● Problem requirements
The data beneath this task is to be duplicated exactly, in its entirety.

● Stored data
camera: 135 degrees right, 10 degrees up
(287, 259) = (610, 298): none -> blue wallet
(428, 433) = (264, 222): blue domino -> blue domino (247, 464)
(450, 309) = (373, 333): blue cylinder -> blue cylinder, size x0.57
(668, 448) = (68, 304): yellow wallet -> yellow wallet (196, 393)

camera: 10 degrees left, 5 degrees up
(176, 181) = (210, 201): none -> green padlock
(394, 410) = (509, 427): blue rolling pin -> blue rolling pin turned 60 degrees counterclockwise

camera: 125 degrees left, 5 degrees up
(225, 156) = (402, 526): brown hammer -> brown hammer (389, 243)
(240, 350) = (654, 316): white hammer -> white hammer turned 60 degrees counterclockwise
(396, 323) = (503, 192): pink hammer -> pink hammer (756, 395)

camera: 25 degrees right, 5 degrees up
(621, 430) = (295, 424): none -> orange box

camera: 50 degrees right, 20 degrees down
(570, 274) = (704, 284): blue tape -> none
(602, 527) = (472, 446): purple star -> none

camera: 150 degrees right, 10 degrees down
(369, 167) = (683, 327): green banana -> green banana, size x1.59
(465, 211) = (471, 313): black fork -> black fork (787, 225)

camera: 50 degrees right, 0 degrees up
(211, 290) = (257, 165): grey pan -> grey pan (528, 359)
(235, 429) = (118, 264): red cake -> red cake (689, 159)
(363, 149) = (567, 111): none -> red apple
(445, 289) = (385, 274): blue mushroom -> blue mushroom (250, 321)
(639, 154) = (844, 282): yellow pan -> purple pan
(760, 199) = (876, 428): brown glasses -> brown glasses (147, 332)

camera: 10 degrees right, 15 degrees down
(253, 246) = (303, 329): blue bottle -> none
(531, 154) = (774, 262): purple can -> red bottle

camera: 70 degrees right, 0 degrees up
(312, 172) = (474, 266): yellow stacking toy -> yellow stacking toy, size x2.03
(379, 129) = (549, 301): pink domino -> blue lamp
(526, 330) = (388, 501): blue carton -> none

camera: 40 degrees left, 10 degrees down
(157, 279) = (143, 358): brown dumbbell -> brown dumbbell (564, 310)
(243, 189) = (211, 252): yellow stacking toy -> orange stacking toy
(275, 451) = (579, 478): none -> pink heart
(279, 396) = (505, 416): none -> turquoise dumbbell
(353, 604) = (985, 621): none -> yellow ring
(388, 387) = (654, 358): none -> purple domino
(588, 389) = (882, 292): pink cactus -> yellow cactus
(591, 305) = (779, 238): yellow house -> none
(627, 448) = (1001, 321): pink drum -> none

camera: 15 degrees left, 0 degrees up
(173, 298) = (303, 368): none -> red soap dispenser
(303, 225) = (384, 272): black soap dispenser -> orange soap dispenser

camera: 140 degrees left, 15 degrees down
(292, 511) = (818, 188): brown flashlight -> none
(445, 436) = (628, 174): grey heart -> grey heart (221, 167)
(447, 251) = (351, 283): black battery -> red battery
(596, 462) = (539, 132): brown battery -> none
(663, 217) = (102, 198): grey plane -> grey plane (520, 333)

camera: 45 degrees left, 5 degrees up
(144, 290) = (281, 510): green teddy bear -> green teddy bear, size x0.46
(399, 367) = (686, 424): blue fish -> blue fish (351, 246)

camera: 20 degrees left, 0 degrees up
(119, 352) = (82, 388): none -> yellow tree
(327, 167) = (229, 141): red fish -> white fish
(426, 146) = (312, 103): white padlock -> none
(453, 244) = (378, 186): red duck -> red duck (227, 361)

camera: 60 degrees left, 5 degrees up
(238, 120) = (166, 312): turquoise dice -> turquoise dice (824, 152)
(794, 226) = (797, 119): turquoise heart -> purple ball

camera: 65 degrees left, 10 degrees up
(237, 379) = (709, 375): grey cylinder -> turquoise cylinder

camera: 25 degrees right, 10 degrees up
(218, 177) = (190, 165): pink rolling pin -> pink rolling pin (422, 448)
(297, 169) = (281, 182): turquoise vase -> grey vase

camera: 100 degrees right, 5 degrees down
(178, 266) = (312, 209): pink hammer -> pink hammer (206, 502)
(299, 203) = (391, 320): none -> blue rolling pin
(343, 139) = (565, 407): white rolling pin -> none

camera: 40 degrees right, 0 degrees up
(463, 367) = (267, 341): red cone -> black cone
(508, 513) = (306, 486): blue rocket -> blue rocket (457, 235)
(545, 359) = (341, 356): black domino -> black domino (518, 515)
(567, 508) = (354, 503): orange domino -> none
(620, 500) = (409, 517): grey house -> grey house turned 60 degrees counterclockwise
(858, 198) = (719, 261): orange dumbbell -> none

● Exercise answer
camera: 135 degrees right, 10 degrees up
(287, 259) = (610, 298): none -> blue wallet
(428, 433) = (264, 222): blue domino -> blue domino (247, 464)
(450, 309) = (373, 333): blue cylinder -> blue cylinder, size x0.57
(668, 448) = (68, 304): yellow wallet -> yellow wallet (196, 393)

camera: 10 degrees left, 5 degrees up
(176, 181) = (210, 201): none -> green padlock
(394, 410) = (509, 427): blue rolling pin -> blue rolling pin turned 60 degrees counterclockwise

camera: 125 degrees left, 5 degrees up
(225, 156) = (402, 526): brown hammer -> brown hammer (389, 243)
(240, 350) = (654, 316): white hammer -> white hammer turned 60 degrees counterclockwise
(396, 323) = (503, 192): pink hammer -> pink hammer (756, 395)

camera: 25 degrees right, 5 degrees up
(621, 430) = (295, 424): none -> orange box

camera: 50 degrees right, 20 degrees down
(570, 274) = (704, 284): blue tape -> none
(602, 527) = (472, 446): purple star -> none

camera: 150 degrees right, 10 degrees down
(369, 167) = (683, 327): green banana -> green banana, size x1.59
(465, 211) = (471, 313): black fork -> black fork (787, 225)

camera: 50 degrees right, 0 degrees up
(211, 290) = (257, 165): grey pan -> grey pan (528, 359)
(235, 429) = (118, 264): red cake -> red cake (689, 159)
(363, 149) = (567, 111): none -> red apple
(445, 289) = (385, 274): blue mushroom -> blue mushroom (250, 321)
(639, 154) = (844, 282): yellow pan -> purple pan
(760, 199) = (876, 428): brown glasses -> brown glasses (147, 332)

camera: 10 degrees right, 15 degrees down
(253, 246) = (303, 329): blue bottle -> none
(531, 154) = (774, 262): purple can -> red bottle

camera: 70 degrees right, 0 degrees up
(312, 172) = (474, 266): yellow stacking toy -> yellow stacking toy, size x2.03
(379, 129) = (549, 301): pink domino -> blue lamp
(526, 330) = (388, 501): blue carton -> none

camera: 40 degrees left, 10 degrees down
(157, 279) = (143, 358): brown dumbbell -> brown dumbbell (564, 310)
(243, 189) = (211, 252): yellow stacking toy -> orange stacking toy
(275, 451) = (579, 478): none -> pink heart
(279, 396) = (505, 416): none -> turquoise dumbbell
(353, 604) = (985, 621): none -> yellow ring
(388, 387) = (654, 358): none -> purple domino
(588, 389) = (882, 292): pink cactus -> yellow cactus
(591, 305) = (779, 238): yellow house -> none
(627, 448) = (1001, 321): pink drum -> none

camera: 15 degrees left, 0 degrees up
(173, 298) = (303, 368): none -> red soap dispenser
(303, 225) = (384, 272): black soap dispenser -> orange soap dispenser

camera: 140 degrees left, 15 degrees down
(292, 511) = (818, 188): brown flashlight -> none
(445, 436) = (628, 174): grey heart -> grey heart (221, 167)
(447, 251) = (351, 283): black battery -> red battery
(596, 462) = (539, 132): brown battery -> none
(663, 217) = (102, 198): grey plane -> grey plane (520, 333)

camera: 45 degrees left, 5 degrees up
(144, 290) = (281, 510): green teddy bear -> green teddy bear, size x0.46
(399, 367) = (686, 424): blue fish -> blue fish (351, 246)

camera: 20 degrees left, 0 degrees up
(119, 352) = (82, 388): none -> yellow tree
(327, 167) = (229, 141): red fish -> white fish
(426, 146) = (312, 103): white padlock -> none
(453, 244) = (378, 186): red duck -> red duck (227, 361)

camera: 60 degrees left, 5 degrees up
(238, 120) = (166, 312): turquoise dice -> turquoise dice (824, 152)
(794, 226) = (797, 119): turquoise heart -> purple ball

camera: 65 degrees left, 10 degrees up
(237, 379) = (709, 375): grey cylinder -> turquoise cylinder

camera: 25 degrees right, 10 degrees up
(218, 177) = (190, 165): pink rolling pin -> pink rolling pin (422, 448)
(297, 169) = (281, 182): turquoise vase -> grey vase

camera: 100 degrees right, 5 degrees down
(178, 266) = (312, 209): pink hammer -> pink hammer (206, 502)
(299, 203) = (391, 320): none -> blue rolling pin
(343, 139) = (565, 407): white rolling pin -> none

camera: 40 degrees right, 0 degrees up
(463, 367) = (267, 341): red cone -> black cone
(508, 513) = (306, 486): blue rocket -> blue rocket (457, 235)
(545, 359) = (341, 356): black domino -> black domino (518, 515)
(567, 508) = (354, 503): orange domino -> none
(620, 500) = (409, 517): grey house -> grey house turned 60 degrees counterclockwise
(858, 198) = (719, 261): orange dumbbell -> none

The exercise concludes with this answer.